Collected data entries
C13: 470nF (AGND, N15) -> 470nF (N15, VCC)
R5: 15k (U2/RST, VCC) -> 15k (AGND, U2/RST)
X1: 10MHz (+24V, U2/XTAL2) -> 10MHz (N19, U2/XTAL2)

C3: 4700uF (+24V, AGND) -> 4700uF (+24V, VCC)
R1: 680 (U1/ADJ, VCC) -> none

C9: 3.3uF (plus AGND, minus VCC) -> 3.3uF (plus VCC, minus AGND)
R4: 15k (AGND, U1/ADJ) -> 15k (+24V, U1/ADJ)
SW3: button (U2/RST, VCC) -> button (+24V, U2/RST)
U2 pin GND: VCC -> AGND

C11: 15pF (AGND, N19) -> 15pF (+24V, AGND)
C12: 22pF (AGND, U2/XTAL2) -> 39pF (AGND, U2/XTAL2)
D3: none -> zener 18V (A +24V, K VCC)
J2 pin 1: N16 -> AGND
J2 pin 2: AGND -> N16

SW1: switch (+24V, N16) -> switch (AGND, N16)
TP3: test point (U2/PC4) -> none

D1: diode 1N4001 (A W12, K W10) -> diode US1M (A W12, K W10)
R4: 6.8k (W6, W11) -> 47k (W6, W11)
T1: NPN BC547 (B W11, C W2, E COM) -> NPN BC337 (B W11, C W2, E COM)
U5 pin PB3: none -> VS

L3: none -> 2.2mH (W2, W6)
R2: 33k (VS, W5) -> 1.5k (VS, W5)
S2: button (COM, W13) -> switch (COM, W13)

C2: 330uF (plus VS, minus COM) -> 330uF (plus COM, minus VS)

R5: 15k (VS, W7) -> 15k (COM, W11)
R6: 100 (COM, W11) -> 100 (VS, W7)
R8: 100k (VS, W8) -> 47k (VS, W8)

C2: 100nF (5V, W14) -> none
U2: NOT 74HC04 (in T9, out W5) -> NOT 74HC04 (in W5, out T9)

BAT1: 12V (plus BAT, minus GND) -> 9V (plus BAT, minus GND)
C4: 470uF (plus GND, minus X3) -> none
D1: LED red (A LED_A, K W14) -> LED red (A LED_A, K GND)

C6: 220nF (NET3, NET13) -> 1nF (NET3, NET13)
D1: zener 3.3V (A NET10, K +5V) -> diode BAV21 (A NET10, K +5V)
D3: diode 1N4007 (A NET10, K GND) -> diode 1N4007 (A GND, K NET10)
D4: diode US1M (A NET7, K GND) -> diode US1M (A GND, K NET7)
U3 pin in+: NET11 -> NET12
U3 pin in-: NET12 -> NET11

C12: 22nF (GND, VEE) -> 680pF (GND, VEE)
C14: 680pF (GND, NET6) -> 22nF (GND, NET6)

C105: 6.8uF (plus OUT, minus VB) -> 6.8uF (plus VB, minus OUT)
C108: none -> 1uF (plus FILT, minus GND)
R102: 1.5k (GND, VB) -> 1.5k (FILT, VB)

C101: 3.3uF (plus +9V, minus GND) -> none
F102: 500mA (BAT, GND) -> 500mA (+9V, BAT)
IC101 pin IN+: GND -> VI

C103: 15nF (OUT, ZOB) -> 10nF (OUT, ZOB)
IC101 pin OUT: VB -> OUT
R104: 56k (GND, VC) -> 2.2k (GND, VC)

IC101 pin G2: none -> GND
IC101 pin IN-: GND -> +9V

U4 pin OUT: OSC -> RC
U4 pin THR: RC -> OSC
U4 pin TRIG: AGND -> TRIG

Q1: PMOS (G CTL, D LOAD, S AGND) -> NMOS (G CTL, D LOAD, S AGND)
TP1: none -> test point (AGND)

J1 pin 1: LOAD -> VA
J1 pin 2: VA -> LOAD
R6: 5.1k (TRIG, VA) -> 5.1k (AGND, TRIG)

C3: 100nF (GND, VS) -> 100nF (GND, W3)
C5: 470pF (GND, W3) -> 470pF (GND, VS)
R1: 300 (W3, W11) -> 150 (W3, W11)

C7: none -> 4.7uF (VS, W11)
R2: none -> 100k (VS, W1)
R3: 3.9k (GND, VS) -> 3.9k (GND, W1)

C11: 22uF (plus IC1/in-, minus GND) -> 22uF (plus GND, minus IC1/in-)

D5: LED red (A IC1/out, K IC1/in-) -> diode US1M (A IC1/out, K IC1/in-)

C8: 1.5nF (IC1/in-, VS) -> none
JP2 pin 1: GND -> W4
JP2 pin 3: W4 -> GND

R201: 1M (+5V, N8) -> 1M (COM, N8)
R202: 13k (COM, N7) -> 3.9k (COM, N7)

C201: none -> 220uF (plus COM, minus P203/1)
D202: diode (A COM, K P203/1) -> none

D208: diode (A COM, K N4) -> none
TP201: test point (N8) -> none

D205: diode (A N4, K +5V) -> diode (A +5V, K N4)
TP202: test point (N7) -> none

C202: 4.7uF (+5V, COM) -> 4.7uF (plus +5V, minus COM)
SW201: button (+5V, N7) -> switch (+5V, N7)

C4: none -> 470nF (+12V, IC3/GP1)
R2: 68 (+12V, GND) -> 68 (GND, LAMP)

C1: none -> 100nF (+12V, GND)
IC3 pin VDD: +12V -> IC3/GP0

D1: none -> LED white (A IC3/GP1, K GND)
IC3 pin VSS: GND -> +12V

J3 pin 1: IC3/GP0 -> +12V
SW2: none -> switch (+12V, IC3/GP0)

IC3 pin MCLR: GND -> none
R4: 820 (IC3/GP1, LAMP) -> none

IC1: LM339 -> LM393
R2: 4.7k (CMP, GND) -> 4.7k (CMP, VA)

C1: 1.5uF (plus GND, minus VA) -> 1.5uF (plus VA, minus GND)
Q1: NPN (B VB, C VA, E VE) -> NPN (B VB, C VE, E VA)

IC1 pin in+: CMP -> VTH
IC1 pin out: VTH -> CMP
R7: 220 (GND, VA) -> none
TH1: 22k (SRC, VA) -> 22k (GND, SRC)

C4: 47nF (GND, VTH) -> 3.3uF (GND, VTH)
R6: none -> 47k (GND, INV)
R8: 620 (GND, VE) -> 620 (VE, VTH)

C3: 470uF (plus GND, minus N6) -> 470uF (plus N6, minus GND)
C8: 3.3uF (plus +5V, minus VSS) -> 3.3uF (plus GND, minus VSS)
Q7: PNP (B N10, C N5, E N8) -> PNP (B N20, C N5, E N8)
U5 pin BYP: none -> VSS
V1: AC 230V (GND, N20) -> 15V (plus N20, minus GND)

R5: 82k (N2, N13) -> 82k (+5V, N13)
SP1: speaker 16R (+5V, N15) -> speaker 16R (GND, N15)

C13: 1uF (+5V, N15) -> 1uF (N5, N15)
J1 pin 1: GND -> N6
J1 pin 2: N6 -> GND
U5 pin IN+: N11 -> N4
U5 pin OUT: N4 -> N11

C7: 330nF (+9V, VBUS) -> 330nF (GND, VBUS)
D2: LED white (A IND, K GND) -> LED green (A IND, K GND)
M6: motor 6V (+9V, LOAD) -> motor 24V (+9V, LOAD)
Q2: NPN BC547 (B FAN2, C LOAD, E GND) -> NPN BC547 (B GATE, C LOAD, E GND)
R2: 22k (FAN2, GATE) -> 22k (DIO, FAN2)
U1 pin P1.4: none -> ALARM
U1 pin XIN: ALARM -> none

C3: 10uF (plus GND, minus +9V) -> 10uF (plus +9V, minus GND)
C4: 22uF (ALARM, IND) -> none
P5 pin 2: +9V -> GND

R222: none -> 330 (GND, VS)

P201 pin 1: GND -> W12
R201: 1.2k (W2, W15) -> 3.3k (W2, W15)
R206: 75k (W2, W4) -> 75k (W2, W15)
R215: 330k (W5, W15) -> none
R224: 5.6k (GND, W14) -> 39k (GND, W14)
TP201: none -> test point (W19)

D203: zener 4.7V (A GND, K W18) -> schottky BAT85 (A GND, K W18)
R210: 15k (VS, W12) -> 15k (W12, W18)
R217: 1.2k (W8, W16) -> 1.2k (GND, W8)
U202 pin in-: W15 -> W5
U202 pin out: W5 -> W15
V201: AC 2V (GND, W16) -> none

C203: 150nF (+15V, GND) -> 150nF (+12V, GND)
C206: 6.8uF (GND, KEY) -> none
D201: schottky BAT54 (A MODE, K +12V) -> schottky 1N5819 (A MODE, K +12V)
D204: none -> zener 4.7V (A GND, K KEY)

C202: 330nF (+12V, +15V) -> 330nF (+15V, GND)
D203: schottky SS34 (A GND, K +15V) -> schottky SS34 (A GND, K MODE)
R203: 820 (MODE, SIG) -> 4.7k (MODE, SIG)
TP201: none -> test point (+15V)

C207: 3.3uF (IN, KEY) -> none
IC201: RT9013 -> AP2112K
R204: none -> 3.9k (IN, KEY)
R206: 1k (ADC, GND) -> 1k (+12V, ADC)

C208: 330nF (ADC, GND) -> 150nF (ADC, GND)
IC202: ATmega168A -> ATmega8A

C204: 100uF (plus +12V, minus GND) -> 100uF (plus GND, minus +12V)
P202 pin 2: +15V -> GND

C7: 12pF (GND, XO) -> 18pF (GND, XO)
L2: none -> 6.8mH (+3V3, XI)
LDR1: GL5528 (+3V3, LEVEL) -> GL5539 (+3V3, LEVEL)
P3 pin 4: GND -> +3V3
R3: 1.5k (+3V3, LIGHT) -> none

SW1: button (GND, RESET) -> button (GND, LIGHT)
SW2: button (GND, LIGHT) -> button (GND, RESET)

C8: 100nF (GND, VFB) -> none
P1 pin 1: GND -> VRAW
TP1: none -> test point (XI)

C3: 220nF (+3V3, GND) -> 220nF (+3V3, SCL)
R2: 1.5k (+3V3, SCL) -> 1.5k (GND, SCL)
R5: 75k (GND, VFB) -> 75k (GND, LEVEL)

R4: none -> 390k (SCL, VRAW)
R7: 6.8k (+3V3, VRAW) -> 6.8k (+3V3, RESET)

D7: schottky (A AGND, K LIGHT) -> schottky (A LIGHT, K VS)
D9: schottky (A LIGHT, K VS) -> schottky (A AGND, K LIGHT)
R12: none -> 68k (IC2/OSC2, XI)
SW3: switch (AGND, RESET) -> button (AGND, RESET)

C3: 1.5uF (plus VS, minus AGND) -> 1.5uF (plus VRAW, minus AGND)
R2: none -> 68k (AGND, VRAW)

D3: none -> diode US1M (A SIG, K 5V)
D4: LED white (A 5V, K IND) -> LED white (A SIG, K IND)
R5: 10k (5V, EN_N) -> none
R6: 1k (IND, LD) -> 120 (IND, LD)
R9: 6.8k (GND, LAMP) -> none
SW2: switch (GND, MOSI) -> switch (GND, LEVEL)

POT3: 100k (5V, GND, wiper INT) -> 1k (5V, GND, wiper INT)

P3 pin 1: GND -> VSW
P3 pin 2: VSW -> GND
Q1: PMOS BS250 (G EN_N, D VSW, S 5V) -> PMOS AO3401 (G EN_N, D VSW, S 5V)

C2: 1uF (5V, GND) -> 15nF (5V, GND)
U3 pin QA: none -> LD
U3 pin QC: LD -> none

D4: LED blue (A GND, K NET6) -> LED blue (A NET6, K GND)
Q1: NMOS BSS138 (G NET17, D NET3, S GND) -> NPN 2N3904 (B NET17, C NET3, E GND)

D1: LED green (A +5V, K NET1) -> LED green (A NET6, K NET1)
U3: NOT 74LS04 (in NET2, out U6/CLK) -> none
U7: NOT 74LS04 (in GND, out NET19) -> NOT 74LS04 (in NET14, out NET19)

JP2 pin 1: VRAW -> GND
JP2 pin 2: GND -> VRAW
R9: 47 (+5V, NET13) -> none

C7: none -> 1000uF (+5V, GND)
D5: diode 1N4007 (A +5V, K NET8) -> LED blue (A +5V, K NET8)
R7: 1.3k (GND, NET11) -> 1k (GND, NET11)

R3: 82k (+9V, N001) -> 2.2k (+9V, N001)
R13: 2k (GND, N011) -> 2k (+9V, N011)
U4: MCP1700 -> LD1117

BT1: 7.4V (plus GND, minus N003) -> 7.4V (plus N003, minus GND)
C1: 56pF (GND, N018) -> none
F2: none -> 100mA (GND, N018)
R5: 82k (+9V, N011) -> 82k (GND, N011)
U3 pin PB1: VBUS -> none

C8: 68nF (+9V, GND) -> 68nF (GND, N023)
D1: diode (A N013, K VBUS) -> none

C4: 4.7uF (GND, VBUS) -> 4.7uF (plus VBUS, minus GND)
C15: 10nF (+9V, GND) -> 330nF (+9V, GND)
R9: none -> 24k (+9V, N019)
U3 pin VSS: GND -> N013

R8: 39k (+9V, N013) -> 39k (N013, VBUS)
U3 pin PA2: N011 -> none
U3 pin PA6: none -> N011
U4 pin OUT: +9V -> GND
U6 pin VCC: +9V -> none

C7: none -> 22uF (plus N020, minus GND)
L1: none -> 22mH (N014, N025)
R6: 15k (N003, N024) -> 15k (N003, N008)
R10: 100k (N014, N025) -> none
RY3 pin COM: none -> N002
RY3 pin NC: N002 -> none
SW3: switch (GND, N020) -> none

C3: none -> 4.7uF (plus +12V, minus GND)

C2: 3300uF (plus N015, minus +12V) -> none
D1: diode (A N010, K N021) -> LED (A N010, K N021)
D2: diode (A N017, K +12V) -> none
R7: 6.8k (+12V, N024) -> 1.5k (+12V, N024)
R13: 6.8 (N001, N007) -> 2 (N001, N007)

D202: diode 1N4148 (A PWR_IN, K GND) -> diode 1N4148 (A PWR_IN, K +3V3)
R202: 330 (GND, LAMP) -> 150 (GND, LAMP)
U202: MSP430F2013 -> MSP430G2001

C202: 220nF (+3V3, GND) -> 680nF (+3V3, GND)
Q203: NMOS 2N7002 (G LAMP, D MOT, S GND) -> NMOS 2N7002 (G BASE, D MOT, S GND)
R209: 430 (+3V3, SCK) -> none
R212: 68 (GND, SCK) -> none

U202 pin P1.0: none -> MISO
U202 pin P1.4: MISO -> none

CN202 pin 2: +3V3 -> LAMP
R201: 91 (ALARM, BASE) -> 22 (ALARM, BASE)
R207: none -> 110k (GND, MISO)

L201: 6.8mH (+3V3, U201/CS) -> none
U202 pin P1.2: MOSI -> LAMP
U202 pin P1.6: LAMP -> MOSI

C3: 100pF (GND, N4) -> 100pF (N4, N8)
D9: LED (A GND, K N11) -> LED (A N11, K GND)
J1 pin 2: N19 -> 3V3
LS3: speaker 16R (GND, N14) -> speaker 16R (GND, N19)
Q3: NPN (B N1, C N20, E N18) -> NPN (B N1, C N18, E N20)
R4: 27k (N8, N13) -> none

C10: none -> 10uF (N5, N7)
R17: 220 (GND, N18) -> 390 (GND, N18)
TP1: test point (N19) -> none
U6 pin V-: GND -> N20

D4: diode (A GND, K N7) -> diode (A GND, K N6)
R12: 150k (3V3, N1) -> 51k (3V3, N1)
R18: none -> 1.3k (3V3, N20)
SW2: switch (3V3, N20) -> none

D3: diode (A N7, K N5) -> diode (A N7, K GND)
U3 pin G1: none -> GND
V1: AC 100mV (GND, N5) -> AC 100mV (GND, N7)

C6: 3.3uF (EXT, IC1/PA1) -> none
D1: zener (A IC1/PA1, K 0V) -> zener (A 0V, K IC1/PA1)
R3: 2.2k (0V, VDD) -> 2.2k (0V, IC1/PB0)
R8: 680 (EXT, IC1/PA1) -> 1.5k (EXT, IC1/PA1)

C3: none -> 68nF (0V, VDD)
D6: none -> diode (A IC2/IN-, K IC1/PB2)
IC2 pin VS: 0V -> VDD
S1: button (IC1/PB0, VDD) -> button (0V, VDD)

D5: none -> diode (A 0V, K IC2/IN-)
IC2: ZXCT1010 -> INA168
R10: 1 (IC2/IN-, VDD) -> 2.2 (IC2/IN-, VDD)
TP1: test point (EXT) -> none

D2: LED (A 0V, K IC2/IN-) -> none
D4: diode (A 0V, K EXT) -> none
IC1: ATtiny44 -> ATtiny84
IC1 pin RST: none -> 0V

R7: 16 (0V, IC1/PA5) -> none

Aim of the task –
Copy out the lines beginning at the one that contains "R18: none -> 1.3k (3V3, N20)". Stop at the final line of the data, and include it.

Problem solution –
R18: none -> 1.3k (3V3, N20)
SW2: switch (3V3, N20) -> none

D3: diode (A N7, K N5) -> diode (A N7, K GND)
U3 pin G1: none -> GND
V1: AC 100mV (GND, N5) -> AC 100mV (GND, N7)

C6: 3.3uF (EXT, IC1/PA1) -> none
D1: zener (A IC1/PA1, K 0V) -> zener (A 0V, K IC1/PA1)
R3: 2.2k (0V, VDD) -> 2.2k (0V, IC1/PB0)
R8: 680 (EXT, IC1/PA1) -> 1.5k (EXT, IC1/PA1)

C3: none -> 68nF (0V, VDD)
D6: none -> diode (A IC2/IN-, K IC1/PB2)
IC2 pin VS: 0V -> VDD
S1: button (IC1/PB0, VDD) -> button (0V, VDD)

D5: none -> diode (A 0V, K IC2/IN-)
IC2: ZXCT1010 -> INA168
R10: 1 (IC2/IN-, VDD) -> 2.2 (IC2/IN-, VDD)
TP1: test point (EXT) -> none

D2: LED (A 0V, K IC2/IN-) -> none
D4: diode (A 0V, K EXT) -> none
IC1: ATtiny44 -> ATtiny84
IC1 pin RST: none -> 0V

R7: 16 (0V, IC1/PA5) -> none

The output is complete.